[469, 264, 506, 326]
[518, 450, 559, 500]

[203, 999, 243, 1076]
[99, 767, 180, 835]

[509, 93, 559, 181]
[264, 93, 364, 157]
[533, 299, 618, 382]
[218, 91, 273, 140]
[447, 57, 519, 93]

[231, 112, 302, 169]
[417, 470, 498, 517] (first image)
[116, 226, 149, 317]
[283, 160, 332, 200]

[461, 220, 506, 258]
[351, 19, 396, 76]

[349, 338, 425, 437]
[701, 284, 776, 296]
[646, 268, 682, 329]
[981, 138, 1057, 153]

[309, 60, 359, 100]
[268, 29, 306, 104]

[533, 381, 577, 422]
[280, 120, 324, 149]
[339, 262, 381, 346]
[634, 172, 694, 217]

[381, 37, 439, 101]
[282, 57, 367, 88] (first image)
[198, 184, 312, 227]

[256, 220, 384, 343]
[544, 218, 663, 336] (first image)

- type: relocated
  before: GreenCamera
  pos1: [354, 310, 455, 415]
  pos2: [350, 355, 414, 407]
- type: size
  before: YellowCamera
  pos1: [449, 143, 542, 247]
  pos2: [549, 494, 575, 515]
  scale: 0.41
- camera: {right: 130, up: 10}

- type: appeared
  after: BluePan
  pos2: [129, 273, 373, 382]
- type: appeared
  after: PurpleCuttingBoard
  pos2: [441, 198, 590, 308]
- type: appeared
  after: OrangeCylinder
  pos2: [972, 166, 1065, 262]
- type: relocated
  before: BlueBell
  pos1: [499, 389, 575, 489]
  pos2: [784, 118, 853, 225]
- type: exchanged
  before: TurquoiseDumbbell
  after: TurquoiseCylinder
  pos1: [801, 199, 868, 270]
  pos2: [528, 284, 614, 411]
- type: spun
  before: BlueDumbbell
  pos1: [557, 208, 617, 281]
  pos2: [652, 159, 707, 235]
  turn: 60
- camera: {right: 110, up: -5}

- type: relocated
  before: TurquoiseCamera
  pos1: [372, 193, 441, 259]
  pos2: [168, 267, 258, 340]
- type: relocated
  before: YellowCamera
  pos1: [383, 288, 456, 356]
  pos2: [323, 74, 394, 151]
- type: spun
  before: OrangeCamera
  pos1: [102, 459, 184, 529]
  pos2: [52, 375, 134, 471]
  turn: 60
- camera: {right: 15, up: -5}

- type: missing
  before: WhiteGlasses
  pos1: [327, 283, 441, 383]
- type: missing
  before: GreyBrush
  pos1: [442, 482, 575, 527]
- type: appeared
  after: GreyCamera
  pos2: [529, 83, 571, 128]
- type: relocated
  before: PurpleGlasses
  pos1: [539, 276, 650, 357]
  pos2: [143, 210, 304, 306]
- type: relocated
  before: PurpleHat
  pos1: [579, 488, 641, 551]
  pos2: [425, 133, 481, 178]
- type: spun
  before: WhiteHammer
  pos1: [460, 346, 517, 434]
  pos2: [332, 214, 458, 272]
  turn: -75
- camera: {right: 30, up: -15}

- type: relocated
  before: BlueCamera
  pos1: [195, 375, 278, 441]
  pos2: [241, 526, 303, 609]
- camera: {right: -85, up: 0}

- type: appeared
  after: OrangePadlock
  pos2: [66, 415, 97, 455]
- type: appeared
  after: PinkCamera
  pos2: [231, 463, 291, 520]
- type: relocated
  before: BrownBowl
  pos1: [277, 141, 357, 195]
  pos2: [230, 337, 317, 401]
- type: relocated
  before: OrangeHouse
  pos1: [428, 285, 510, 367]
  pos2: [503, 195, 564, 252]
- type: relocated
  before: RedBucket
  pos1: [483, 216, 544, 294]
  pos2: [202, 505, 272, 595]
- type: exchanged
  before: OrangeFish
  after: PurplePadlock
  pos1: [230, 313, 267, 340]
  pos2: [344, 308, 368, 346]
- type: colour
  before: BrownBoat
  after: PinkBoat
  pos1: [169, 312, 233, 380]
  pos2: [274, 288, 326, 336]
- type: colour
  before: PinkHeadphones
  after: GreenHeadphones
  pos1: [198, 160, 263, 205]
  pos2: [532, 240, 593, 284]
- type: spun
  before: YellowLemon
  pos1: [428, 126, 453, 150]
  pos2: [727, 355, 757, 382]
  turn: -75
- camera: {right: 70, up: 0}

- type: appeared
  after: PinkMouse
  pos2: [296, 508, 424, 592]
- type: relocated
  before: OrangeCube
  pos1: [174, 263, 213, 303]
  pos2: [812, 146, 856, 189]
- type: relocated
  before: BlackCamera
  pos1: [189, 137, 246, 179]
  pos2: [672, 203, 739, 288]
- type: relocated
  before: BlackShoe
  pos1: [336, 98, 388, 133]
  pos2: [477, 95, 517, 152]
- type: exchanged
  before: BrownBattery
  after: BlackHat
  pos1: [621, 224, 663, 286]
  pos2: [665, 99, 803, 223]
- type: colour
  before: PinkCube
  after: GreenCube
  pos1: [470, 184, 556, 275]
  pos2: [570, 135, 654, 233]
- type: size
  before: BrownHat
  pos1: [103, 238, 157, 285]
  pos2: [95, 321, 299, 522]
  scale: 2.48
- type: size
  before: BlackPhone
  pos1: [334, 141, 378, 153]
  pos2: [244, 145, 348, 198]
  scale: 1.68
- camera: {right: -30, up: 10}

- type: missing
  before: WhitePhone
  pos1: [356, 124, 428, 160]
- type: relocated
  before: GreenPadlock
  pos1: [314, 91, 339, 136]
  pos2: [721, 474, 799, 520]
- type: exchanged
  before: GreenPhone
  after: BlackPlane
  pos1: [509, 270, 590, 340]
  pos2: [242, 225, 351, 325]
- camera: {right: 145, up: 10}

········

WHAT IS EXPECTED: Set down the lines of the records exactly, from the first one through the line containing "pos2: [129, 273, 373, 382]", and add nothing else.

TASK OUTPUT:
[469, 264, 506, 326]
[518, 450, 559, 500]

[203, 999, 243, 1076]
[99, 767, 180, 835]

[509, 93, 559, 181]
[264, 93, 364, 157]
[533, 299, 618, 382]
[218, 91, 273, 140]
[447, 57, 519, 93]

[231, 112, 302, 169]
[417, 470, 498, 517] (first image)
[116, 226, 149, 317]
[283, 160, 332, 200]

[461, 220, 506, 258]
[351, 19, 396, 76]

[349, 338, 425, 437]
[701, 284, 776, 296]
[646, 268, 682, 329]
[981, 138, 1057, 153]

[309, 60, 359, 100]
[268, 29, 306, 104]

[533, 381, 577, 422]
[280, 120, 324, 149]
[339, 262, 381, 346]
[634, 172, 694, 217]

[381, 37, 439, 101]
[282, 57, 367, 88] (first image)
[198, 184, 312, 227]

[256, 220, 384, 343]
[544, 218, 663, 336] (first image)

- type: relocated
  before: GreenCamera
  pos1: [354, 310, 455, 415]
  pos2: [350, 355, 414, 407]
- type: size
  before: YellowCamera
  pos1: [449, 143, 542, 247]
  pos2: [549, 494, 575, 515]
  scale: 0.41
- camera: {right: 130, up: 10}

- type: appeared
  after: BluePan
  pos2: [129, 273, 373, 382]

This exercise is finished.